Only an exact retyping of all the entries counts as an answer.

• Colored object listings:
********************
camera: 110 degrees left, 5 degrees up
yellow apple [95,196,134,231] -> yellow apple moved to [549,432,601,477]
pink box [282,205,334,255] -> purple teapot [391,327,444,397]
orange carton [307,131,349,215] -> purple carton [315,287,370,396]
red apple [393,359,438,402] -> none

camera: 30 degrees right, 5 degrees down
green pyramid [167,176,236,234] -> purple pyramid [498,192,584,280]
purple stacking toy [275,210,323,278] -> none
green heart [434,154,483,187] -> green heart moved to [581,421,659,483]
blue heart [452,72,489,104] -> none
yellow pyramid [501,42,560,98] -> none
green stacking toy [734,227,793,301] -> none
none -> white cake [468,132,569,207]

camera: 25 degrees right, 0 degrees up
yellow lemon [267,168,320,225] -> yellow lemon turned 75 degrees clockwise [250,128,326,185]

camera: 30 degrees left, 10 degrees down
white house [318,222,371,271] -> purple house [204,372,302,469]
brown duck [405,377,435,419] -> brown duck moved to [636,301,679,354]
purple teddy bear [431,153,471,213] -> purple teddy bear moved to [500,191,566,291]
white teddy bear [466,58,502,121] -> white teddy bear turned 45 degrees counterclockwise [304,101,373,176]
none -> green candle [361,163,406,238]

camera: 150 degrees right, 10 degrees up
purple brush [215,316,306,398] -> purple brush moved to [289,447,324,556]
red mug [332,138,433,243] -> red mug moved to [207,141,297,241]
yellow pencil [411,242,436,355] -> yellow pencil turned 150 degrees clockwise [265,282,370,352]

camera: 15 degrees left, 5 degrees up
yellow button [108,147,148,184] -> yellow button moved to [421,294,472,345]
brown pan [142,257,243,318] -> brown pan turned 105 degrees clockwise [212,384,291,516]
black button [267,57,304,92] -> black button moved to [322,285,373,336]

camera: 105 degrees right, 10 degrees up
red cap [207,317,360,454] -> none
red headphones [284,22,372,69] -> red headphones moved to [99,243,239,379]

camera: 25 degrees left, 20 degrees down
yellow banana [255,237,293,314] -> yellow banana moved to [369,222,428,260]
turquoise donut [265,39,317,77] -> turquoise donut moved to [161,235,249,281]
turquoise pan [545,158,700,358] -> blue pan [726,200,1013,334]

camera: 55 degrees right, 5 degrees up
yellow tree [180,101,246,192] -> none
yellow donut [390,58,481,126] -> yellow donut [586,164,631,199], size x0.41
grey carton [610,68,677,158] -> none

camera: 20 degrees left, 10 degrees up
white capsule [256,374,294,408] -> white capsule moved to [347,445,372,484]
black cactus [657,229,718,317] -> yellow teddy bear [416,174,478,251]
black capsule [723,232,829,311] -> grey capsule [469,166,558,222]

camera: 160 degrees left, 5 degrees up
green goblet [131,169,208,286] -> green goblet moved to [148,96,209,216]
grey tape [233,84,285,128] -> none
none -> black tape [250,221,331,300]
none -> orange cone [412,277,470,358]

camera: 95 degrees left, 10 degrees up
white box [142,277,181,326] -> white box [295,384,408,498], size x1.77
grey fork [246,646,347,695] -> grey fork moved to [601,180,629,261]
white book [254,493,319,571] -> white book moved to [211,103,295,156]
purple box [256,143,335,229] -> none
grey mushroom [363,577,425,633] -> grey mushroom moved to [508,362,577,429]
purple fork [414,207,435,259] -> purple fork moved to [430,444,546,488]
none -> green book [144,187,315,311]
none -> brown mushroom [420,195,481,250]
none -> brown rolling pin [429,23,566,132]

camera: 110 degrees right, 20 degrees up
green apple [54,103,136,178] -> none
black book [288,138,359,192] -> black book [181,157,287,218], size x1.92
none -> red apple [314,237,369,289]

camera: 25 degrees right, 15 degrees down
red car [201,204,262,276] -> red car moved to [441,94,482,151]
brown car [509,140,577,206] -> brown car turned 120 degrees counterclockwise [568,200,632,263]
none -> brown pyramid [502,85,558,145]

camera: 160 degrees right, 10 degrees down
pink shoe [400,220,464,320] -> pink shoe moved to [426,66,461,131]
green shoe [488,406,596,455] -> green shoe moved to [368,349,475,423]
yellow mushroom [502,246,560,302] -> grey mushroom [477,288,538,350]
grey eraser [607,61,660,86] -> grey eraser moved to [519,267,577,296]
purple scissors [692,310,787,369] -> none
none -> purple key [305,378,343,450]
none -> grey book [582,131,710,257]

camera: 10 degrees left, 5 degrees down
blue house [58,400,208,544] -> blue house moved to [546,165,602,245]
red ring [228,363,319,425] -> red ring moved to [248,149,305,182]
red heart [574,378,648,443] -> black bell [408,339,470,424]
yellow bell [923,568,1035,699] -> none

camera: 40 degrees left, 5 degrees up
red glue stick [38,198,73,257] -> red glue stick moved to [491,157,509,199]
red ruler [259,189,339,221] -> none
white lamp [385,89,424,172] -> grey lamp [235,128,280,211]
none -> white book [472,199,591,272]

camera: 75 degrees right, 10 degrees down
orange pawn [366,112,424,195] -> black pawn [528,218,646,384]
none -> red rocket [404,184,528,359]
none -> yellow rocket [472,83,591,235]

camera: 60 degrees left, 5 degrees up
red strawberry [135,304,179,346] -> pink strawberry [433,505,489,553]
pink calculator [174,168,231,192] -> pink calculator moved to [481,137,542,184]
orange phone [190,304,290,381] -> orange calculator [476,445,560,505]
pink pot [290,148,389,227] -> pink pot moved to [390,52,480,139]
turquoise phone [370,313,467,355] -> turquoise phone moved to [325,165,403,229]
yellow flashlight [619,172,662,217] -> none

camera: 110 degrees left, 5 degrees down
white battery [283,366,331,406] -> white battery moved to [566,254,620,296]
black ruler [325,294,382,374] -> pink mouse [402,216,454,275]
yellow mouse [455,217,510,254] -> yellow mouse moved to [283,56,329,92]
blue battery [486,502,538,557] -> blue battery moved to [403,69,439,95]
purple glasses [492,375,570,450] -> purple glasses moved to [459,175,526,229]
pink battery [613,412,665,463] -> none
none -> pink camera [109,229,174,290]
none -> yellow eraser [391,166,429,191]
********************
• Exercise response:
camera: 110 degrees left, 5 degrees up
yellow apple [95,196,134,231] -> yellow apple moved to [549,432,601,477]
pink box [282,205,334,255] -> purple teapot [391,327,444,397]
orange carton [307,131,349,215] -> purple carton [315,287,370,396]
red apple [393,359,438,402] -> none

camera: 30 degrees right, 5 degrees down
green pyramid [167,176,236,234] -> purple pyramid [498,192,584,280]
purple stacking toy [275,210,323,278] -> none
green heart [434,154,483,187] -> green heart moved to [581,421,659,483]
blue heart [452,72,489,104] -> none
yellow pyramid [501,42,560,98] -> none
green stacking toy [734,227,793,301] -> none
none -> white cake [468,132,569,207]

camera: 25 degrees right, 0 degrees up
yellow lemon [267,168,320,225] -> yellow lemon turned 75 degrees clockwise [250,128,326,185]

camera: 30 degrees left, 10 degrees down
white house [318,222,371,271] -> purple house [204,372,302,469]
brown duck [405,377,435,419] -> brown duck moved to [636,301,679,354]
purple teddy bear [431,153,471,213] -> purple teddy bear moved to [500,191,566,291]
white teddy bear [466,58,502,121] -> white teddy bear turned 45 degrees counterclockwise [304,101,373,176]
none -> green candle [361,163,406,238]

camera: 150 degrees right, 10 degrees up
purple brush [215,316,306,398] -> purple brush moved to [289,447,324,556]
red mug [332,138,433,243] -> red mug moved to [207,141,297,241]
yellow pencil [411,242,436,355] -> yellow pencil turned 150 degrees clockwise [265,282,370,352]

camera: 15 degrees left, 5 degrees up
yellow button [108,147,148,184] -> yellow button moved to [421,294,472,345]
brown pan [142,257,243,318] -> brown pan turned 105 degrees clockwise [212,384,291,516]
black button [267,57,304,92] -> black button moved to [322,285,373,336]

camera: 105 degrees right, 10 degrees up
red cap [207,317,360,454] -> none
red headphones [284,22,372,69] -> red headphones moved to [99,243,239,379]

camera: 25 degrees left, 20 degrees down
yellow banana [255,237,293,314] -> yellow banana moved to [369,222,428,260]
turquoise donut [265,39,317,77] -> turquoise donut moved to [161,235,249,281]
turquoise pan [545,158,700,358] -> blue pan [726,200,1013,334]

camera: 55 degrees right, 5 degrees up
yellow tree [180,101,246,192] -> none
yellow donut [390,58,481,126] -> yellow donut [586,164,631,199], size x0.41
grey carton [610,68,677,158] -> none

camera: 20 degrees left, 10 degrees up
white capsule [256,374,294,408] -> white capsule moved to [347,445,372,484]
black cactus [657,229,718,317] -> yellow teddy bear [416,174,478,251]
black capsule [723,232,829,311] -> grey capsule [469,166,558,222]

camera: 160 degrees left, 5 degrees up
green goblet [131,169,208,286] -> green goblet moved to [148,96,209,216]
grey tape [233,84,285,128] -> none
none -> black tape [250,221,331,300]
none -> orange cone [412,277,470,358]

camera: 95 degrees left, 10 degrees up
white box [142,277,181,326] -> white box [295,384,408,498], size x1.77
grey fork [246,646,347,695] -> grey fork moved to [601,180,629,261]
white book [254,493,319,571] -> white book moved to [211,103,295,156]
purple box [256,143,335,229] -> none
grey mushroom [363,577,425,633] -> grey mushroom moved to [508,362,577,429]
purple fork [414,207,435,259] -> purple fork moved to [430,444,546,488]
none -> green book [144,187,315,311]
none -> brown mushroom [420,195,481,250]
none -> brown rolling pin [429,23,566,132]

camera: 110 degrees right, 20 degrees up
green apple [54,103,136,178] -> none
black book [288,138,359,192] -> black book [181,157,287,218], size x1.92
none -> red apple [314,237,369,289]

camera: 25 degrees right, 15 degrees down
red car [201,204,262,276] -> red car moved to [441,94,482,151]
brown car [509,140,577,206] -> brown car turned 120 degrees counterclockwise [568,200,632,263]
none -> brown pyramid [502,85,558,145]

camera: 160 degrees right, 10 degrees down
pink shoe [400,220,464,320] -> pink shoe moved to [426,66,461,131]
green shoe [488,406,596,455] -> green shoe moved to [368,349,475,423]
yellow mushroom [502,246,560,302] -> grey mushroom [477,288,538,350]
grey eraser [607,61,660,86] -> grey eraser moved to [519,267,577,296]
purple scissors [692,310,787,369] -> none
none -> purple key [305,378,343,450]
none -> grey book [582,131,710,257]

camera: 10 degrees left, 5 degrees down
blue house [58,400,208,544] -> blue house moved to [546,165,602,245]
red ring [228,363,319,425] -> red ring moved to [248,149,305,182]
red heart [574,378,648,443] -> black bell [408,339,470,424]
yellow bell [923,568,1035,699] -> none

camera: 40 degrees left, 5 degrees up
red glue stick [38,198,73,257] -> red glue stick moved to [491,157,509,199]
red ruler [259,189,339,221] -> none
white lamp [385,89,424,172] -> grey lamp [235,128,280,211]
none -> white book [472,199,591,272]

camera: 75 degrees right, 10 degrees down
orange pawn [366,112,424,195] -> black pawn [528,218,646,384]
none -> red rocket [404,184,528,359]
none -> yellow rocket [472,83,591,235]

camera: 60 degrees left, 5 degrees up
red strawberry [135,304,179,346] -> pink strawberry [433,505,489,553]
pink calculator [174,168,231,192] -> pink calculator moved to [481,137,542,184]
orange phone [190,304,290,381] -> orange calculator [476,445,560,505]
pink pot [290,148,389,227] -> pink pot moved to [390,52,480,139]
turquoise phone [370,313,467,355] -> turquoise phone moved to [325,165,403,229]
yellow flashlight [619,172,662,217] -> none

camera: 110 degrees left, 5 degrees down
white battery [283,366,331,406] -> white battery moved to [566,254,620,296]
black ruler [325,294,382,374] -> pink mouse [402,216,454,275]
yellow mouse [455,217,510,254] -> yellow mouse moved to [283,56,329,92]
blue battery [486,502,538,557] -> blue battery moved to [403,69,439,95]
purple glasses [492,375,570,450] -> purple glasses moved to [459,175,526,229]
pink battery [613,412,665,463] -> none
none -> pink camera [109,229,174,290]
none -> yellow eraser [391,166,429,191]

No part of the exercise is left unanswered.